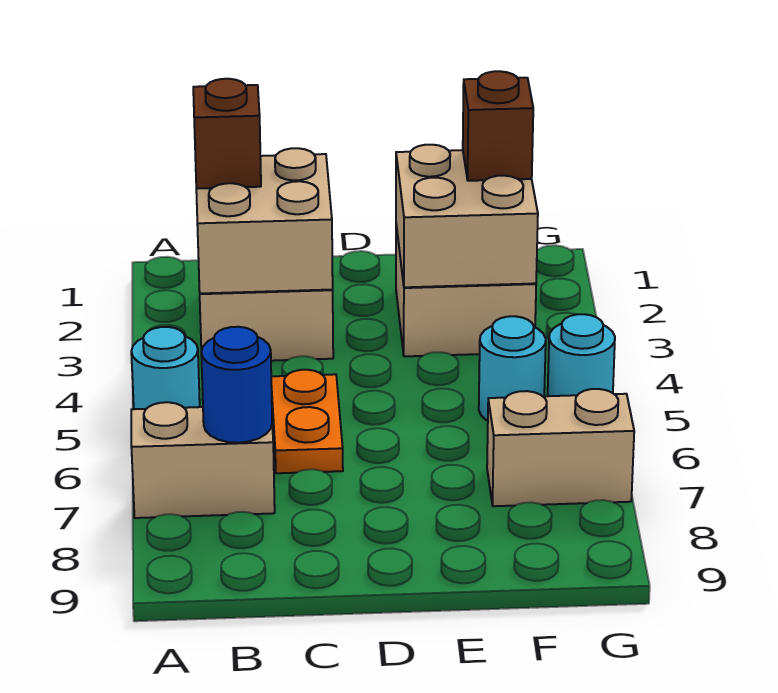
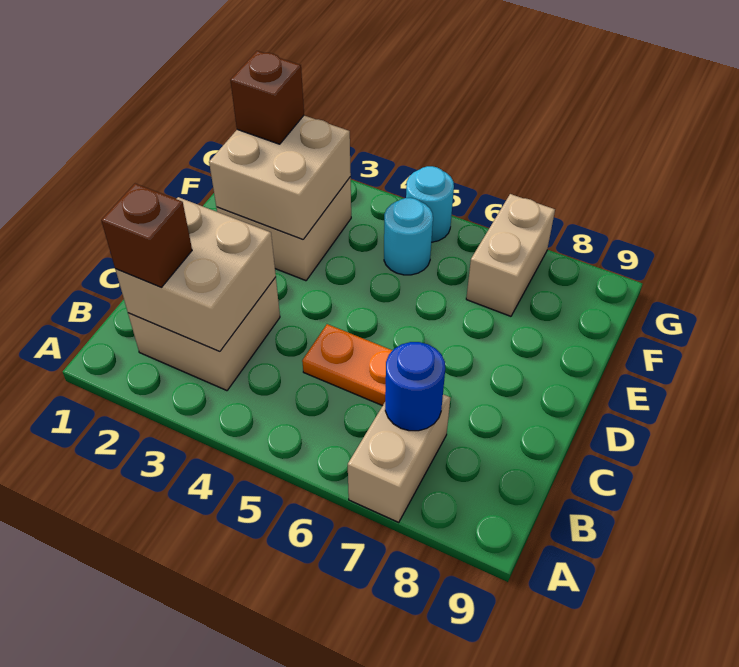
cyan round brick A5 level 1 -> none

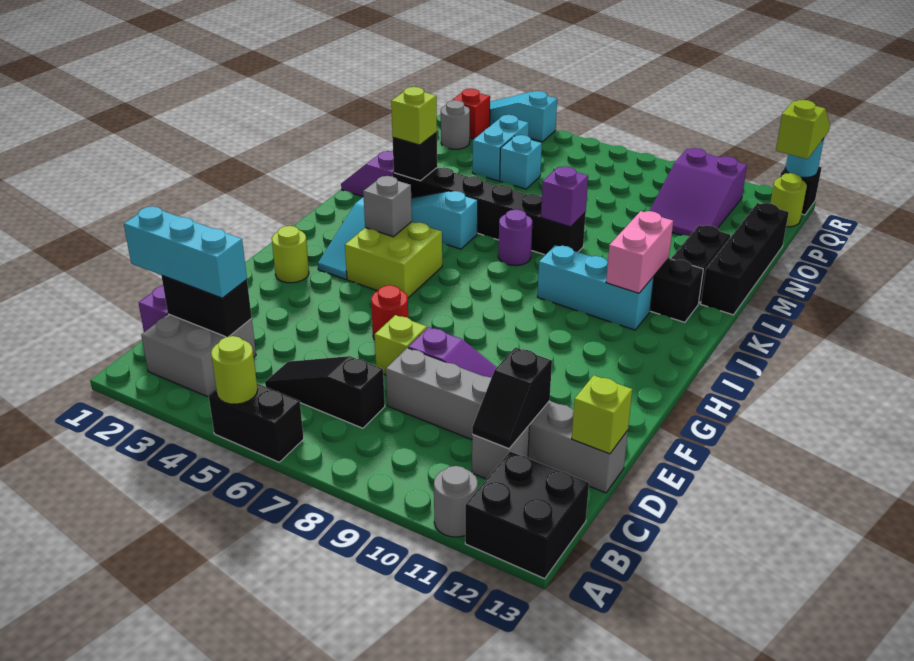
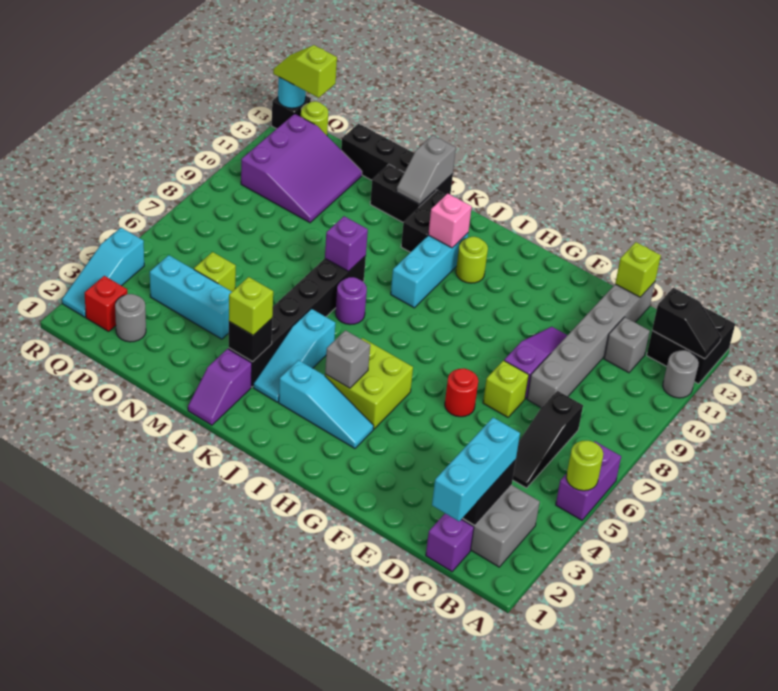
black brick A5:A6 level 1 -> purple brick A5:A6 level 1
black slope C11:D11 level 2 top D -> black slope A12:B12 level 2 top B
lime round brick G2 level 1 -> lime round brick I11 level 1
pink brick J11:K11 level 2 -> pink brick J11 level 2
none -> grey slope L12:L13 level 2 top 13
cyan brick O4:P4 level 1 -> cyan brick N4:P4 level 1
cyan brick O5 level 1 -> lime brick O5 level 1
purple slope O10:Q11 level 1 top Q -> purple slope O10:Q12 level 1 top Q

....................

WHAT TO PRODUCE:
Beginning with the line that holds "cyan brick O5", restate word for word every line down to the end of the data, and only those lines.

ANSWER TO THIS TASK:
cyan brick O5 level 1 -> lime brick O5 level 1
purple slope O10:Q11 level 1 top Q -> purple slope O10:Q12 level 1 top Q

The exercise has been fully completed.